#### Task prompt:
Copy the listing below letter for letter, passing over each picture.
--------
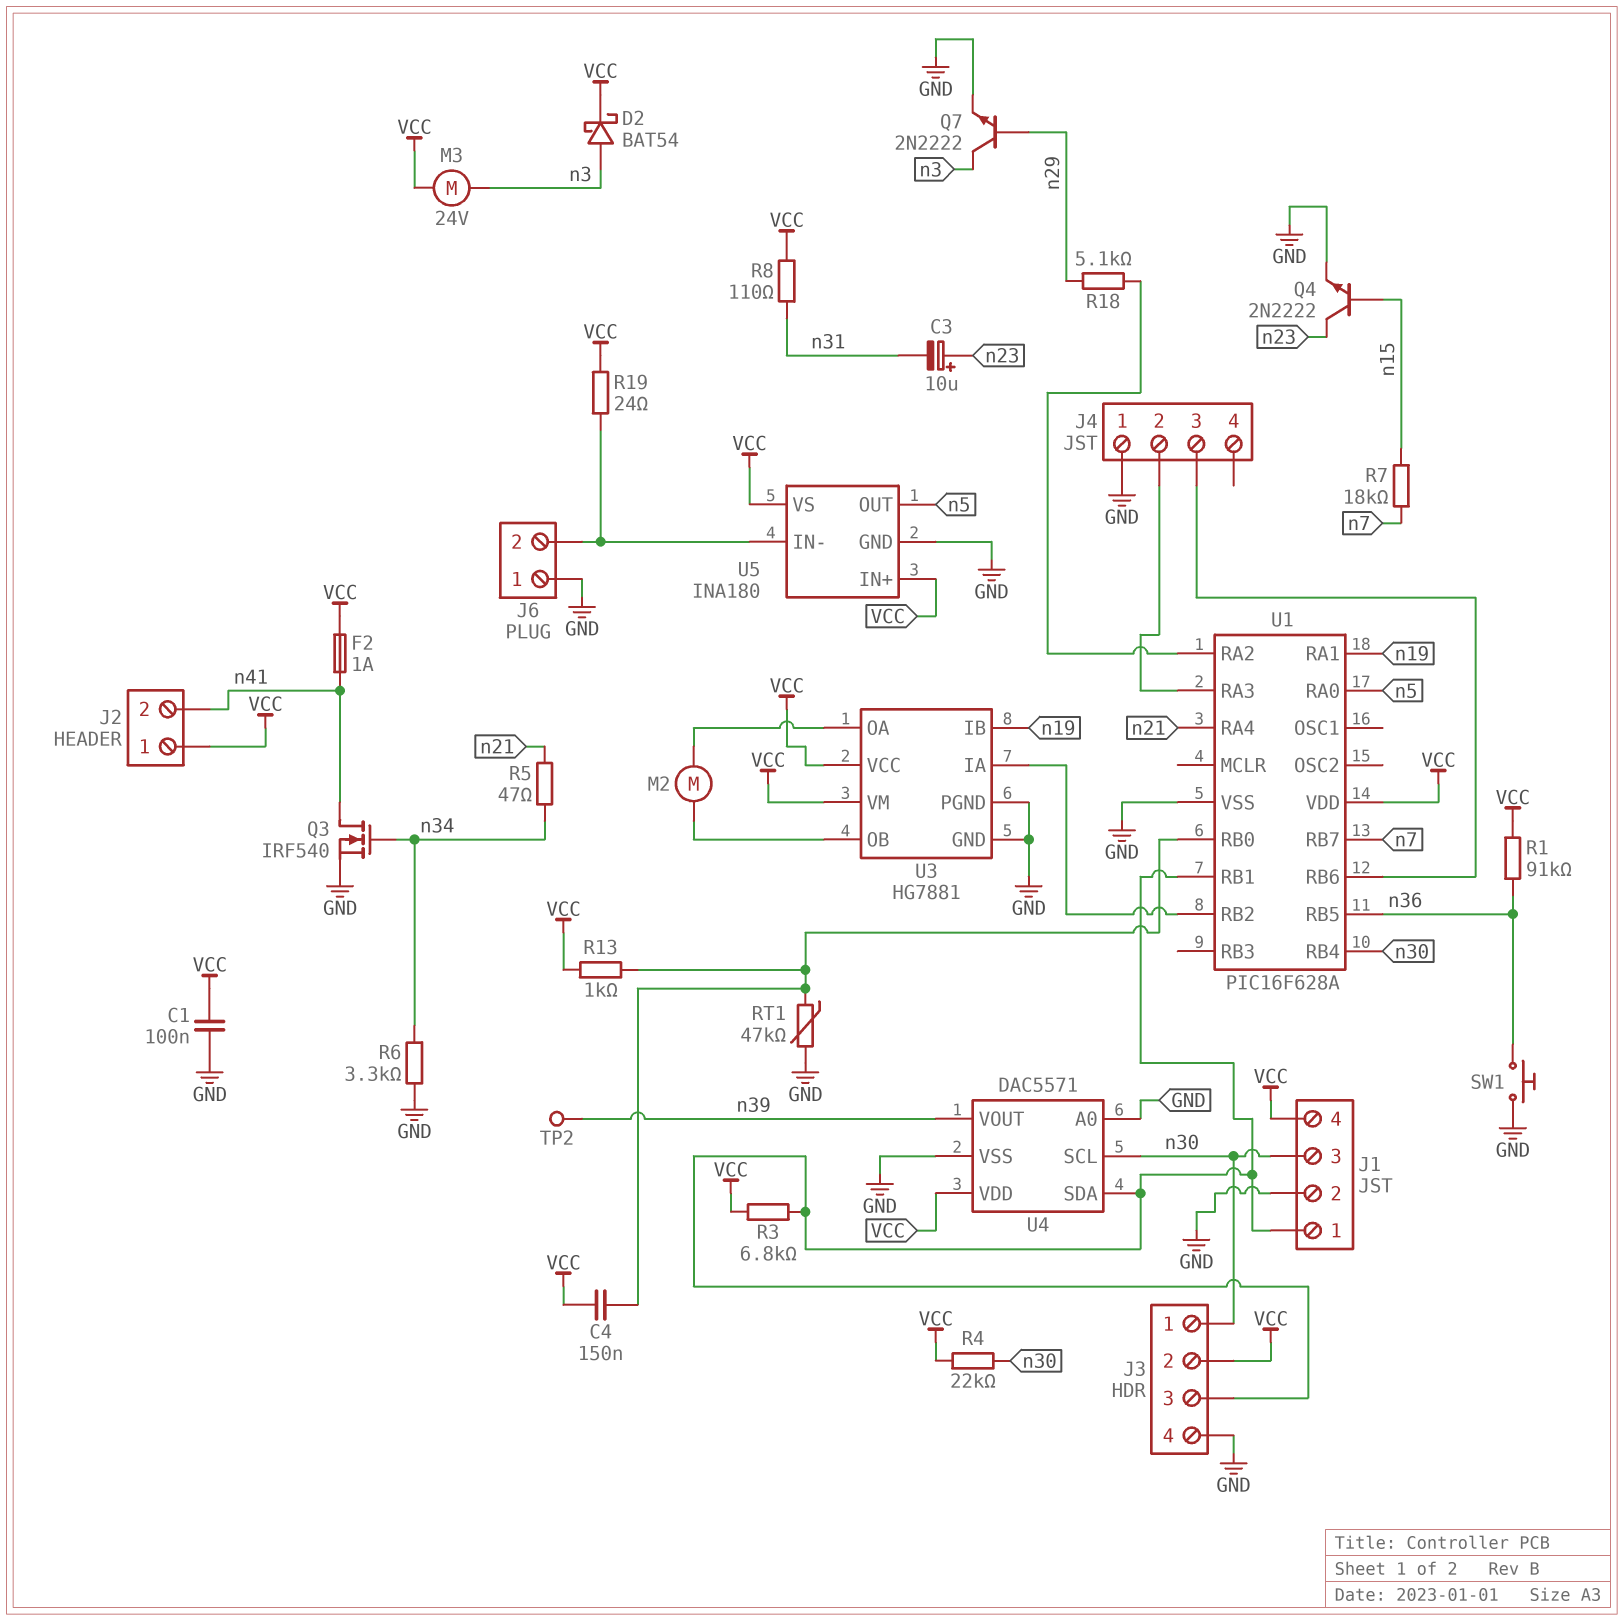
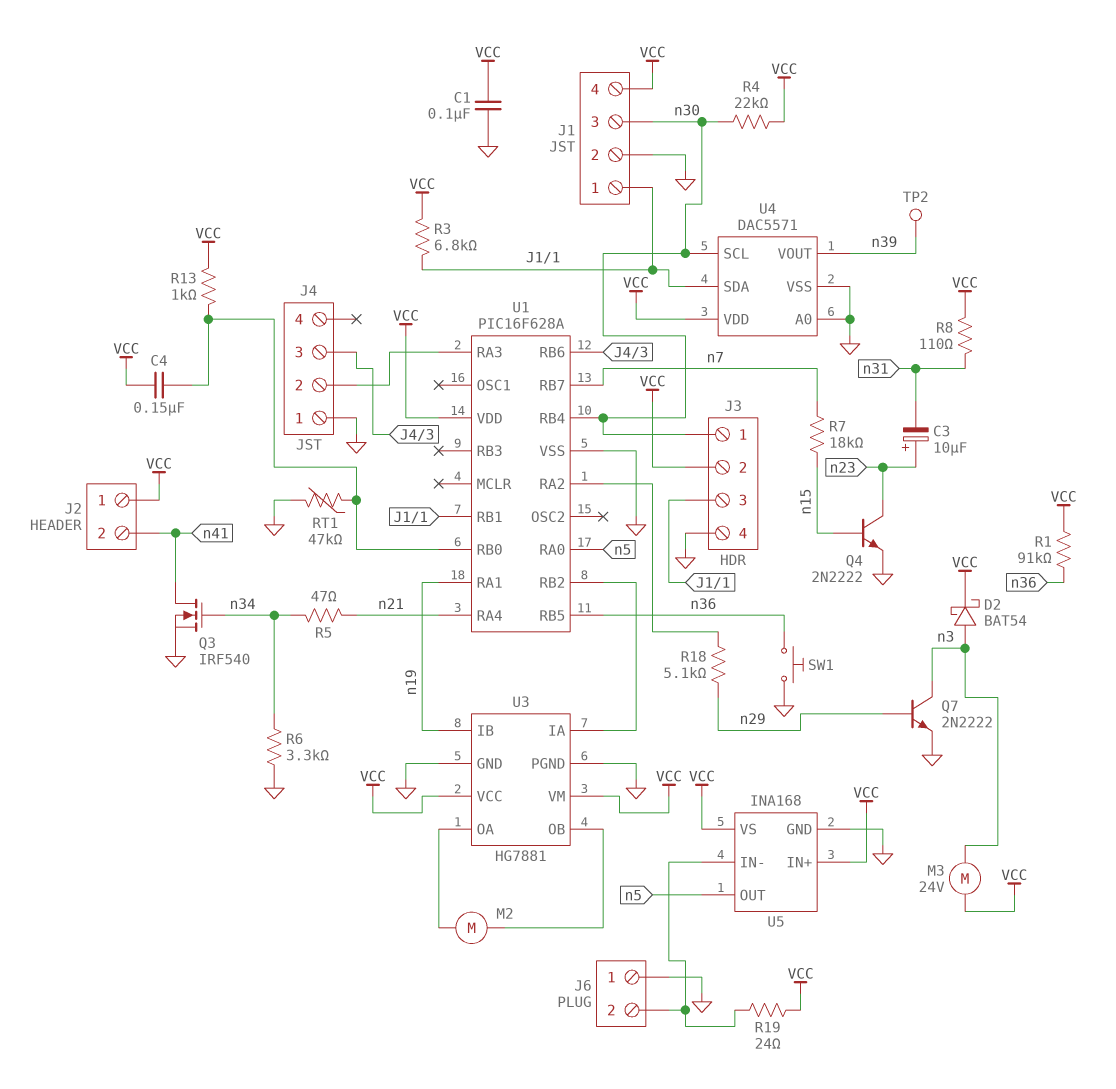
F2: 1A (VCC, n41) -> none
U5: INA180 -> INA168

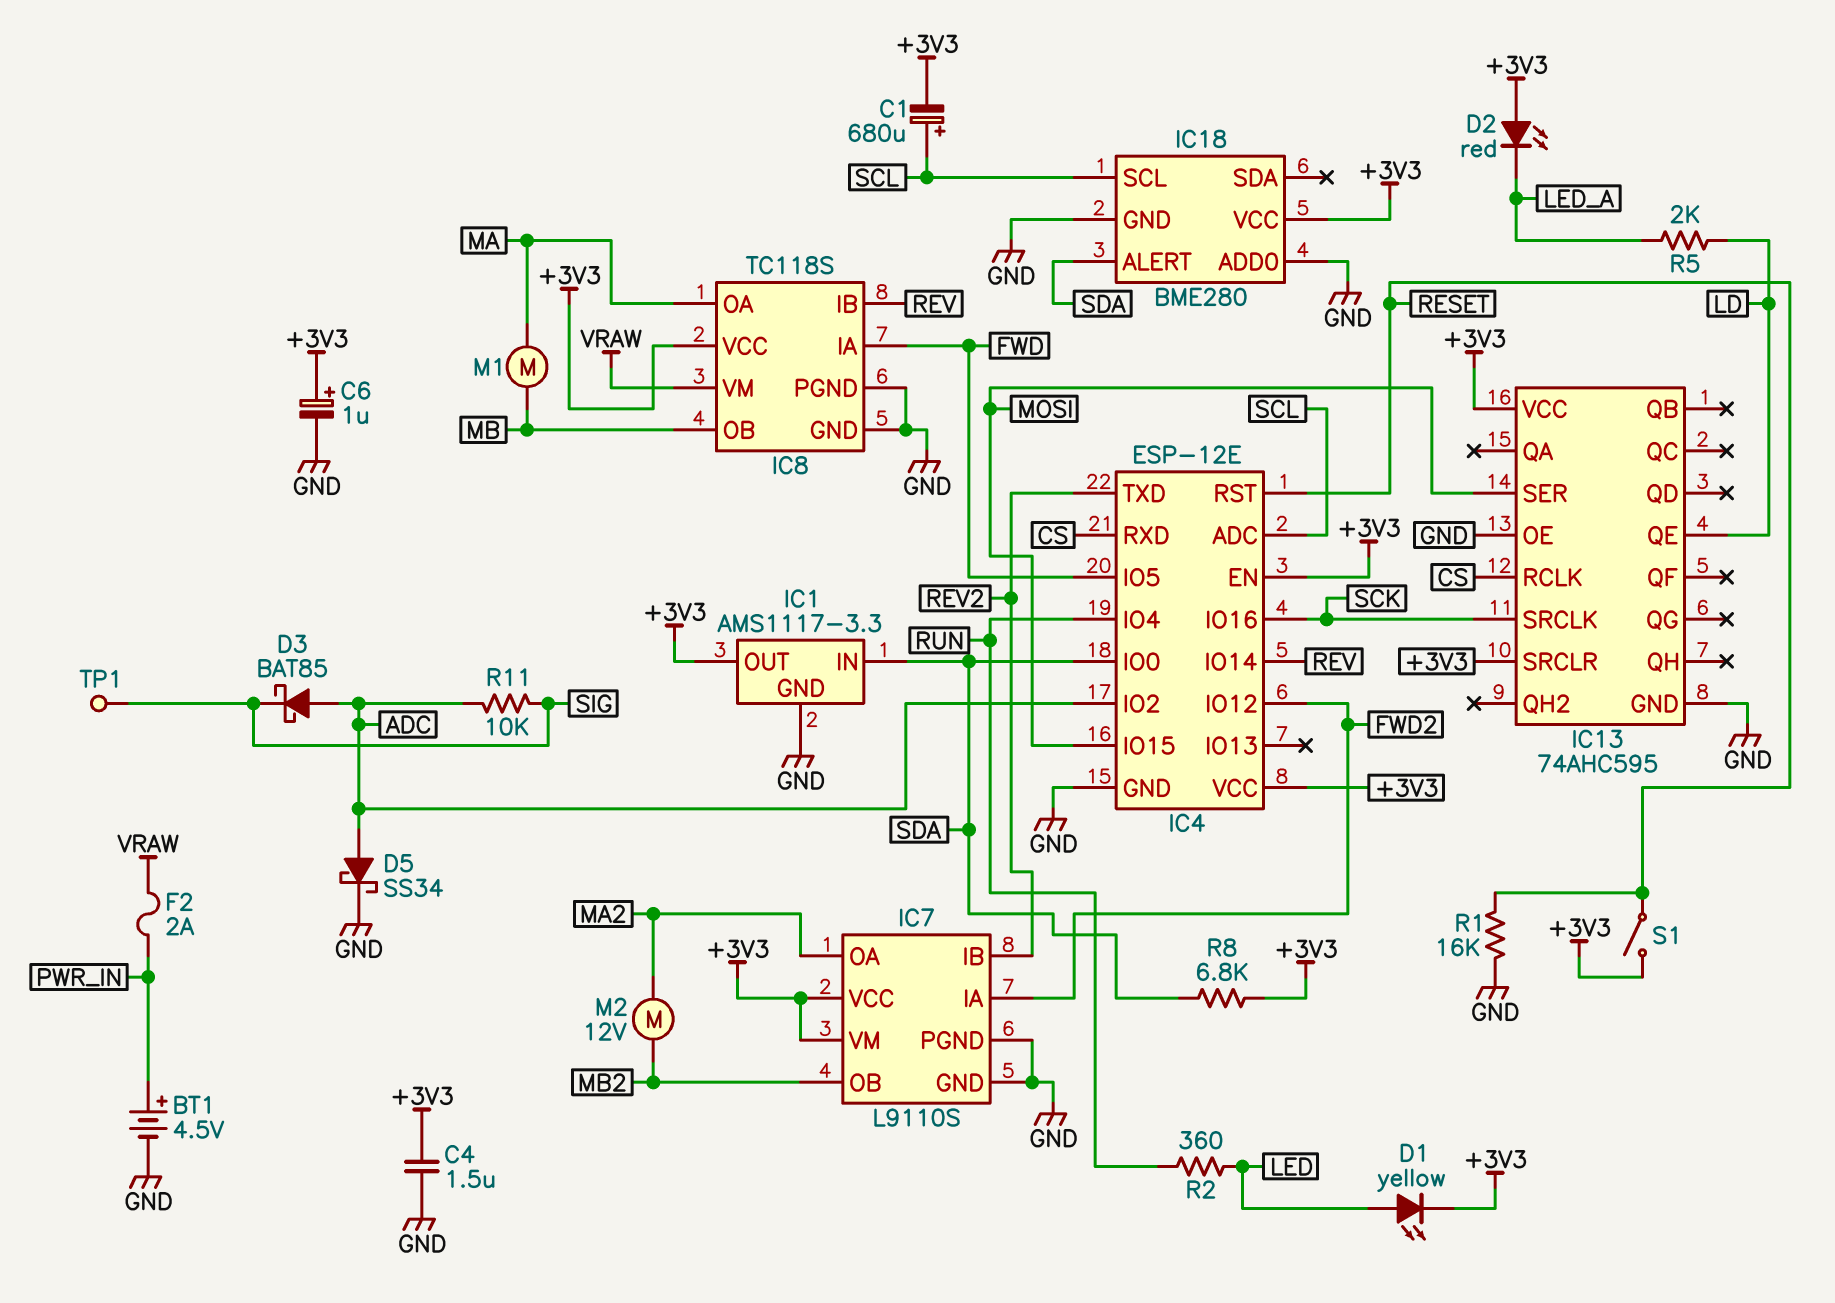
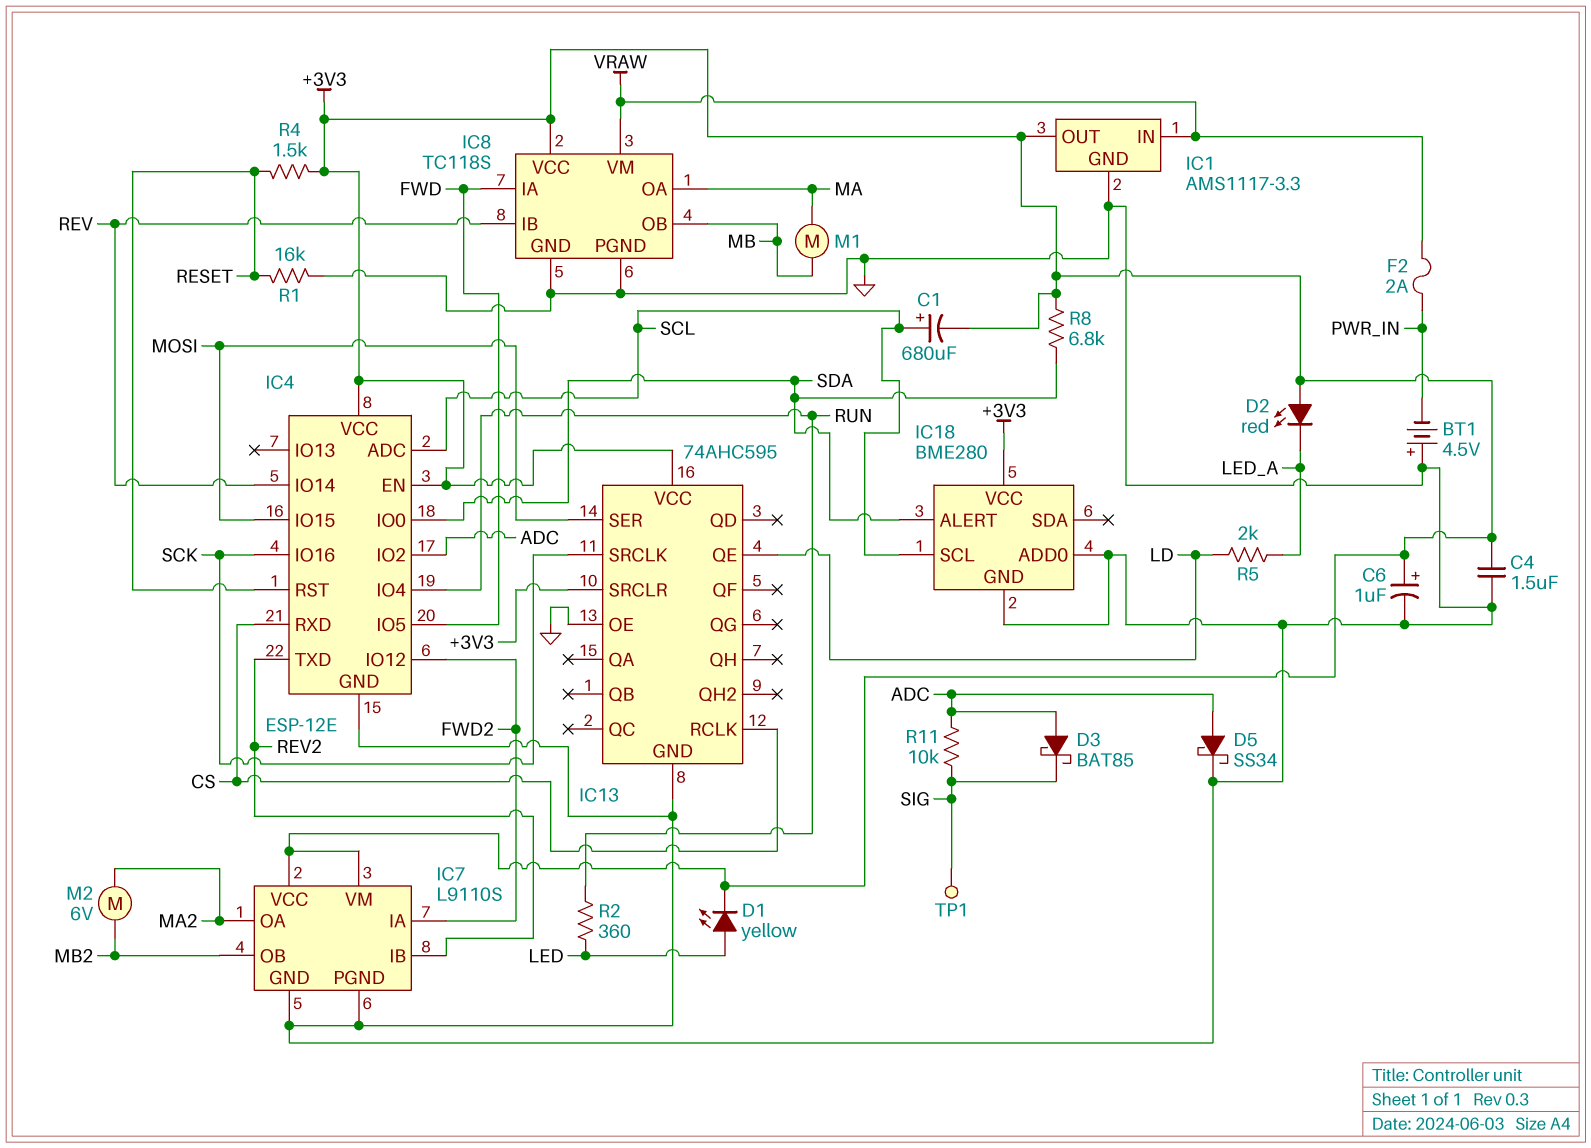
BT1: 4.5V (plus PWR_IN, minus GND) -> 4.5V (plus GND, minus PWR_IN)
IC1 pin IN: SDA -> VRAW
M2: motor 12V (MA2, MB2) -> motor 6V (MA2, MB2)
R4: none -> 1.5k (+3V3, RESET)
S1: switch (+3V3, RESET) -> none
--------
#### Solution to this problem:
F2: 1A (VCC, n41) -> none
U5: INA180 -> INA168

BT1: 4.5V (plus PWR_IN, minus GND) -> 4.5V (plus GND, minus PWR_IN)
IC1 pin IN: SDA -> VRAW
M2: motor 12V (MA2, MB2) -> motor 6V (MA2, MB2)
R4: none -> 1.5k (+3V3, RESET)
S1: switch (+3V3, RESET) -> none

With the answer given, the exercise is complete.